(GIVEN ENTRIES)

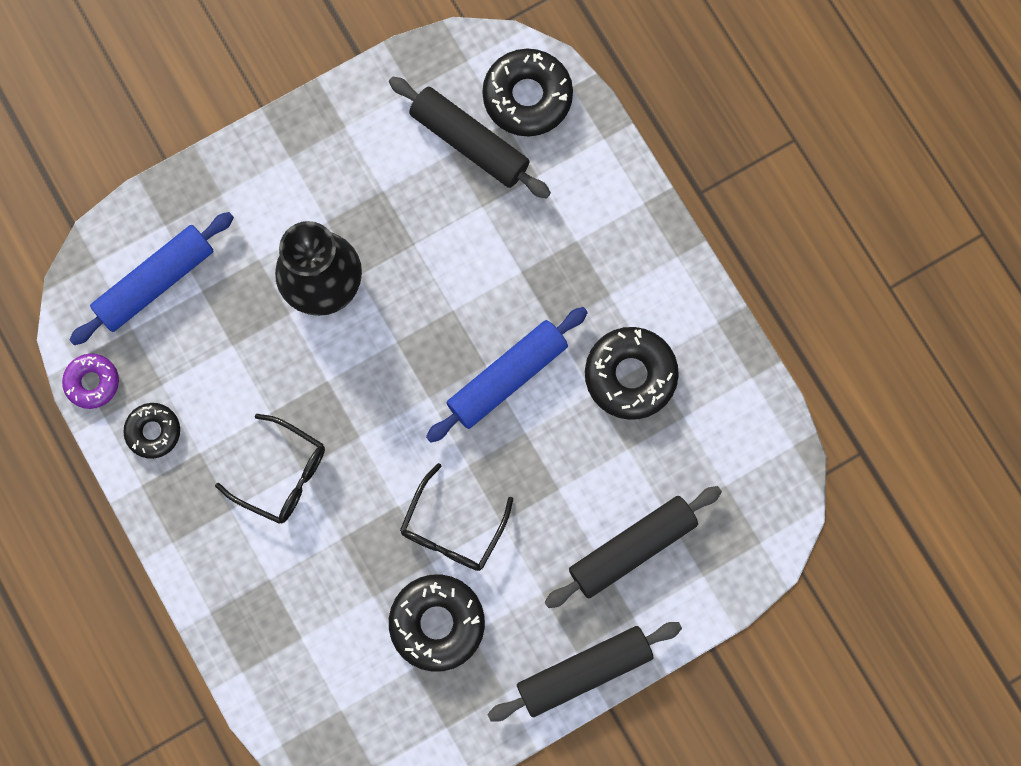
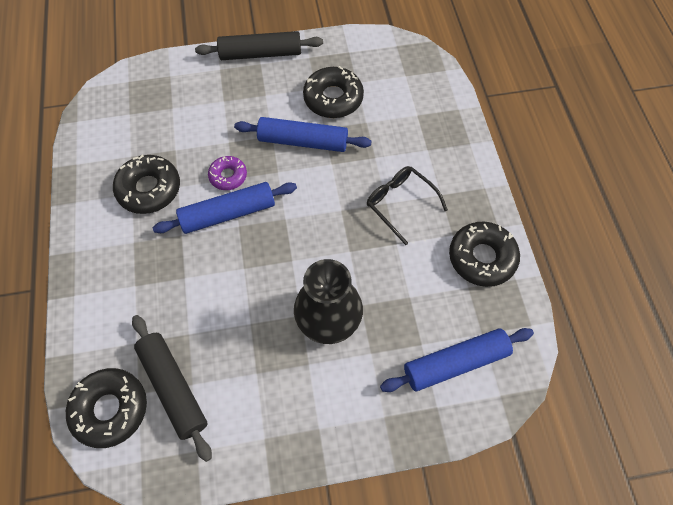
camera: 160 degrees left, 15 degrees down
(92, 382) = (520, 305): purple donut -> purple donut (228, 176)
(153, 431) = (482, 258): black donut -> black donut, size x1.67
(452, 528) = (303, 141): black glasses -> blue rolling pin
(632, 548) = (202, 100): black rolling pin -> none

(End GIVEN ENTRIES)

* _ASSIGNMENT_:
Return a verbatim transcription of the data, omitting all images.

* _SOLUTION TO THIS TASK_:
camera: 160 degrees left, 15 degrees down
(92, 382) = (520, 305): purple donut -> purple donut (228, 176)
(153, 431) = (482, 258): black donut -> black donut, size x1.67
(452, 528) = (303, 141): black glasses -> blue rolling pin
(632, 548) = (202, 100): black rolling pin -> none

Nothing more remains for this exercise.